[EXERCISE DATA]

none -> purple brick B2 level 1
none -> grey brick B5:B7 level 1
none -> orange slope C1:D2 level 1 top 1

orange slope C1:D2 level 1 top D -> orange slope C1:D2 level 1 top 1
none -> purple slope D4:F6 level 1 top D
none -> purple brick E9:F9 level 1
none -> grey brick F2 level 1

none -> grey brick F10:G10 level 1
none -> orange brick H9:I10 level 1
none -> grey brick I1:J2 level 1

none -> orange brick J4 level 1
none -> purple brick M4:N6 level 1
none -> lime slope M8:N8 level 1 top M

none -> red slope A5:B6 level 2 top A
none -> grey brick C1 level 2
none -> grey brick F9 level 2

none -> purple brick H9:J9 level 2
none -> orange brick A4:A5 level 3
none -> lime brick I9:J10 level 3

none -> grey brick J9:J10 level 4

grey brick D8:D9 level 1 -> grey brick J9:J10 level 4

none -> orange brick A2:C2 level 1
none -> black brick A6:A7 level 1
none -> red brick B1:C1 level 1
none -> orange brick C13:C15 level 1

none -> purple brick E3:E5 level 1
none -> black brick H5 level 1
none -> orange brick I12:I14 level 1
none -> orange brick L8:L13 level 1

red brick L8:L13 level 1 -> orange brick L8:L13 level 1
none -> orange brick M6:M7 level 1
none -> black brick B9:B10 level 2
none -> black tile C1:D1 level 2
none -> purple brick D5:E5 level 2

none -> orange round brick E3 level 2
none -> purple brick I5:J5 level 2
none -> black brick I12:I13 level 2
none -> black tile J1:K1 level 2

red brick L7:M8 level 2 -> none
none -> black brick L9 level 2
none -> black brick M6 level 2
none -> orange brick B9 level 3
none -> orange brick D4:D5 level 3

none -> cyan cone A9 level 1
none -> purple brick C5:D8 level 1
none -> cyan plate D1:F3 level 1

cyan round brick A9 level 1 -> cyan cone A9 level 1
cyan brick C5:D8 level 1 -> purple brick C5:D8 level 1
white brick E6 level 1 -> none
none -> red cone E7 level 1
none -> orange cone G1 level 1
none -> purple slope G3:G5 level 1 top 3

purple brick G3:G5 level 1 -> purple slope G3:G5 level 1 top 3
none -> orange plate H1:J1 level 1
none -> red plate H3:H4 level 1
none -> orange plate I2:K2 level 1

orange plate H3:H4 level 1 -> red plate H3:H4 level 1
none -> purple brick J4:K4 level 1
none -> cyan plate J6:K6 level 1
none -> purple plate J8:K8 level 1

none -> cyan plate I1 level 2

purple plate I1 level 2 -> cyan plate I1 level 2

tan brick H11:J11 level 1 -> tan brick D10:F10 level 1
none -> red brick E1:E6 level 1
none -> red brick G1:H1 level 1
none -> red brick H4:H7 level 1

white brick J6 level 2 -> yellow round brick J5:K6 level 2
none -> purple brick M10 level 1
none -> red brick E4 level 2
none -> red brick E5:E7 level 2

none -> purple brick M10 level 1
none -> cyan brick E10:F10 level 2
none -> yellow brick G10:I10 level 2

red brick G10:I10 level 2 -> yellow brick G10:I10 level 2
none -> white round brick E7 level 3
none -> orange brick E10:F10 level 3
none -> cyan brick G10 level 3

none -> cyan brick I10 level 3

[/EXERCISE DATA]

• _WHAT YOU SHOULD DO_
Extract from the records above the lines from the one containing "none -> red slope A5:B6 level 2 top A" to the one containing "none -> black brick H5 level 1", both lines included, exactly as they appear and with nothing else.

• _ANSWER AREA_
none -> red slope A5:B6 level 2 top A
none -> grey brick C1 level 2
none -> grey brick F9 level 2

none -> purple brick H9:J9 level 2
none -> orange brick A4:A5 level 3
none -> lime brick I9:J10 level 3

none -> grey brick J9:J10 level 4

grey brick D8:D9 level 1 -> grey brick J9:J10 level 4

none -> orange brick A2:C2 level 1
none -> black brick A6:A7 level 1
none -> red brick B1:C1 level 1
none -> orange brick C13:C15 level 1

none -> purple brick E3:E5 level 1
none -> black brick H5 level 1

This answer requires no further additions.